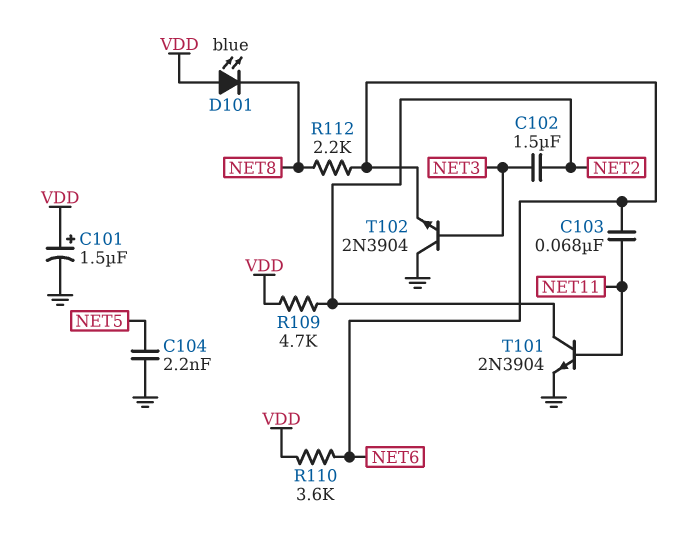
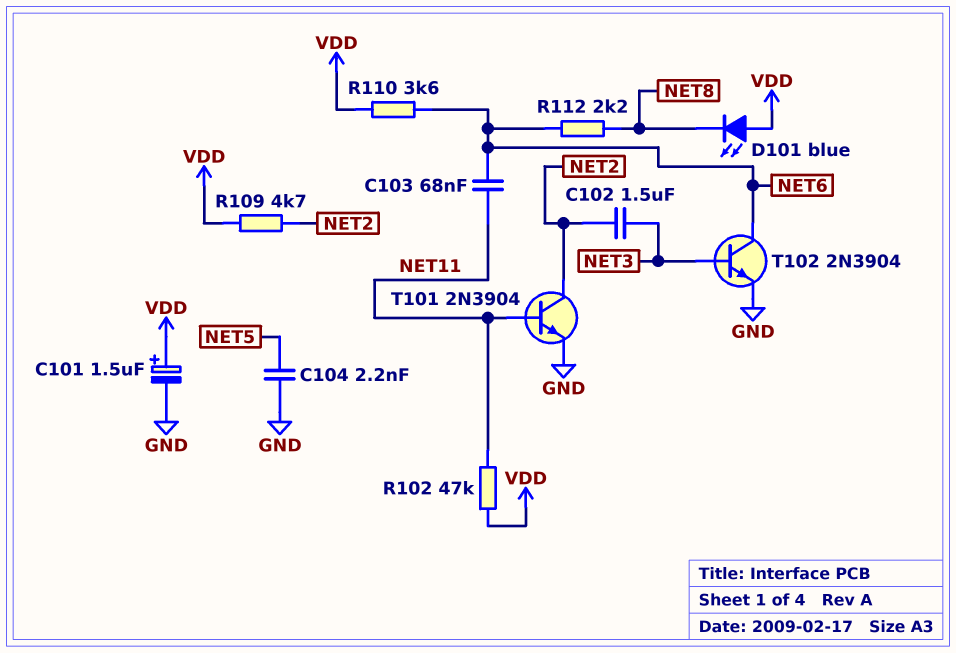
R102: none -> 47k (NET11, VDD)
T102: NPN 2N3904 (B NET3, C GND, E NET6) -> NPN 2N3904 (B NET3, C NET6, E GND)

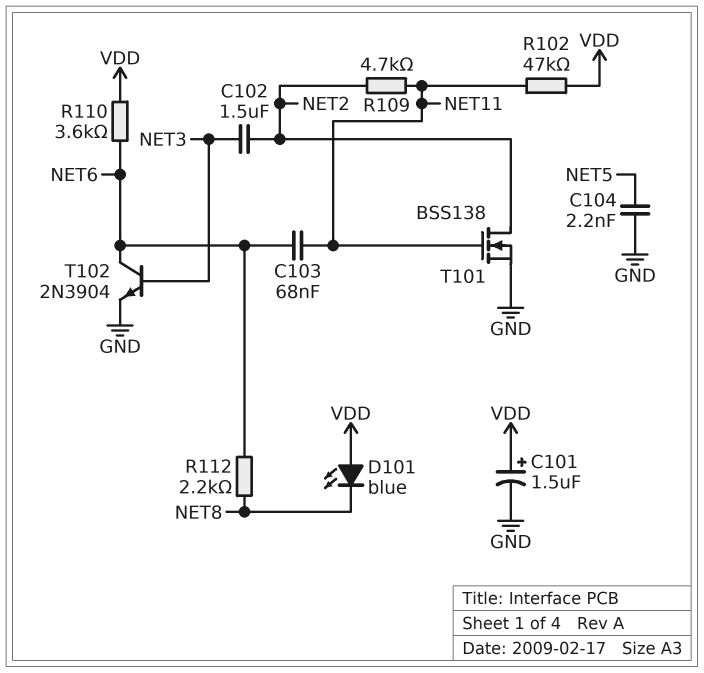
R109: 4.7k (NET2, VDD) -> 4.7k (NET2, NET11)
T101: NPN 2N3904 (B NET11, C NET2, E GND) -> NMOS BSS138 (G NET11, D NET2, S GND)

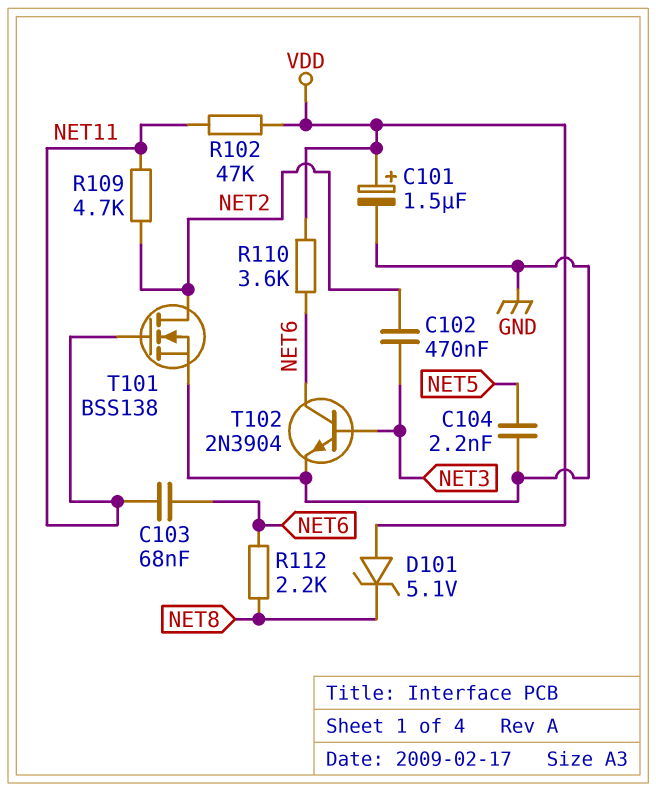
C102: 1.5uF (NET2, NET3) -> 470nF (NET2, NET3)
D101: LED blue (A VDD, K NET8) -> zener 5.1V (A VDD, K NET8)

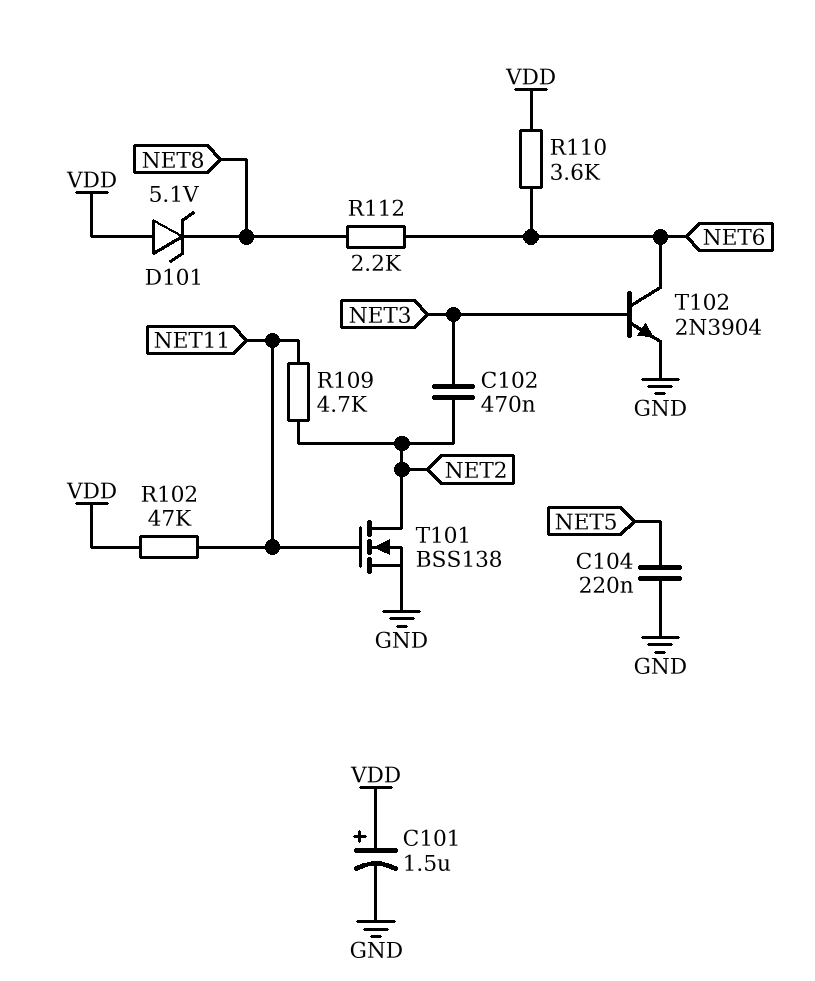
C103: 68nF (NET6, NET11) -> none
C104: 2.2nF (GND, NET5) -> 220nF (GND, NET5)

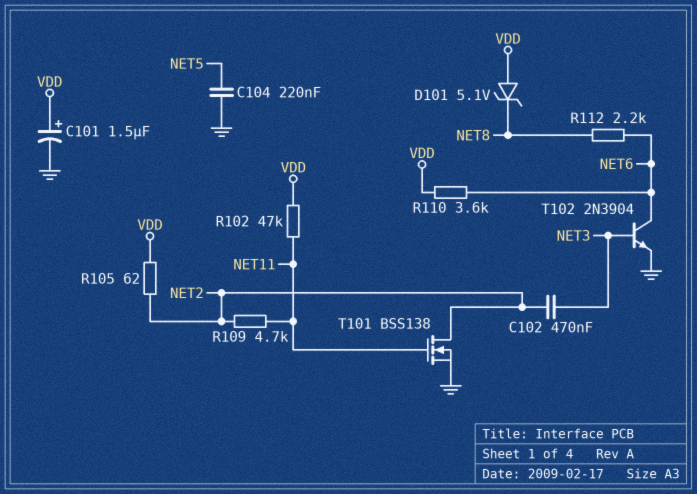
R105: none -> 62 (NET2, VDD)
━━━━━━━━━━
** About this task **
Search the material for the word "none" and copy each line where it occurs.

** Solution to the problem **
R102: none -> 47k (NET11, VDD)
C103: 68nF (NET6, NET11) -> none
R105: none -> 62 (NET2, VDD)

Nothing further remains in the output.